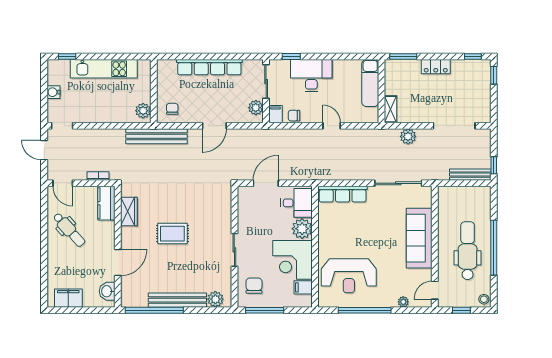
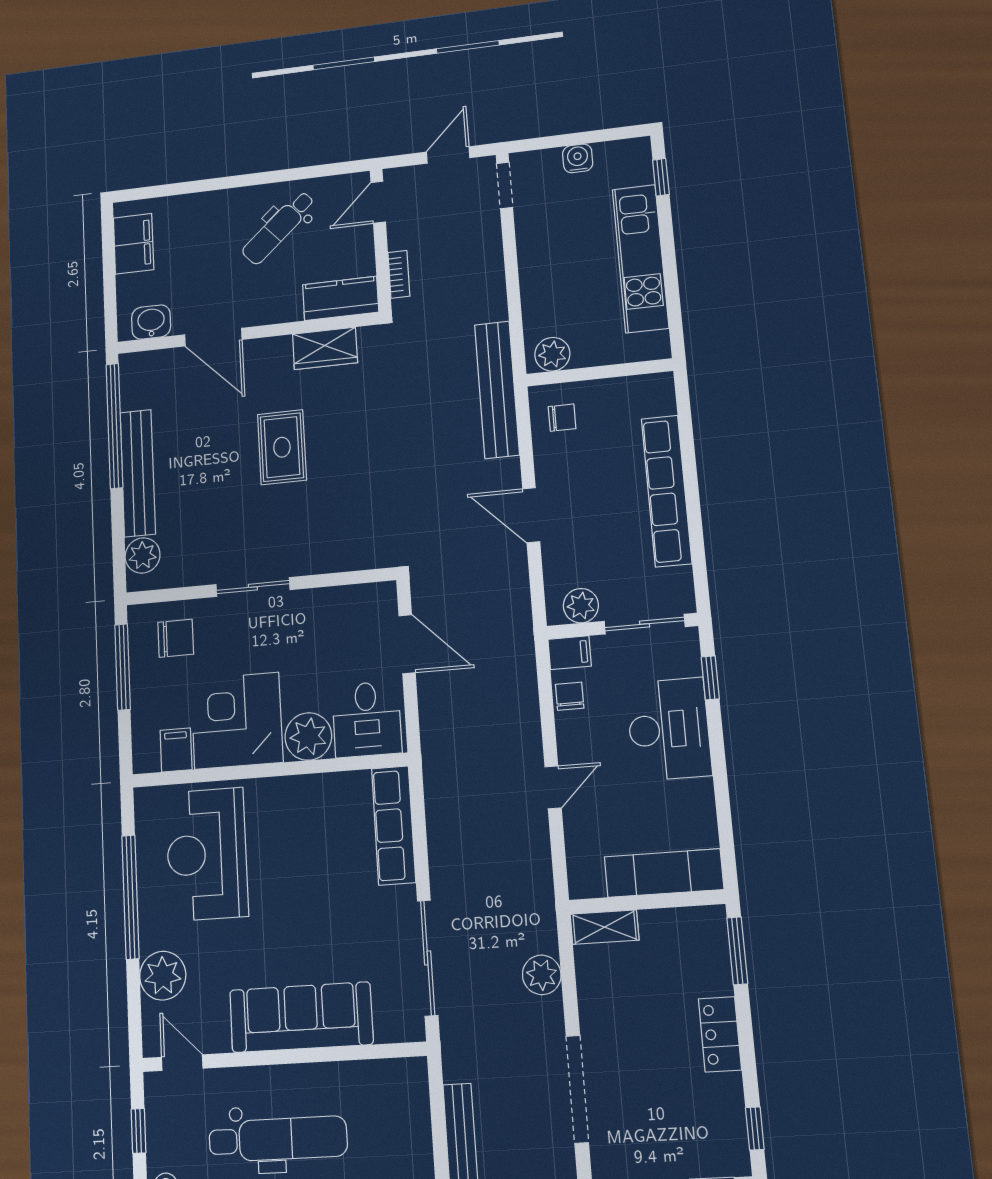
plant: (403, 302) -> (163, 976), width x1.87, depth x1.87

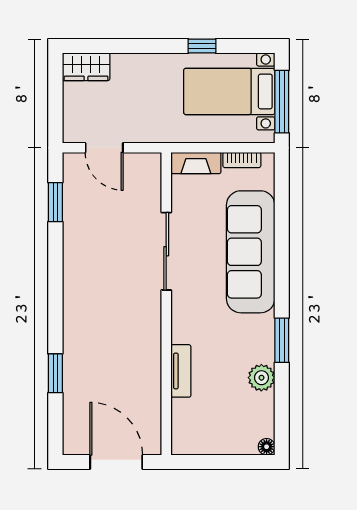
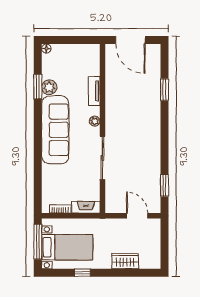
wardrobe: (86, 67) -> (125, 261), moved
sofa: (251, 252) -> (55, 130), moved
plant: (180, 317) -> (95, 121), added
window: (282, 340) -> (38, 87), moved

──────────

*WHAT YOU SHOULD DO:* Write down only the closing run of lines: the one containing "wardrobe: (86, 67) -> (125, 261), moved" and every line after it to the end of the entries, exactly.

*REPLY TO THE TASK:*
wardrobe: (86, 67) -> (125, 261), moved
sofa: (251, 252) -> (55, 130), moved
plant: (180, 317) -> (95, 121), added
window: (282, 340) -> (38, 87), moved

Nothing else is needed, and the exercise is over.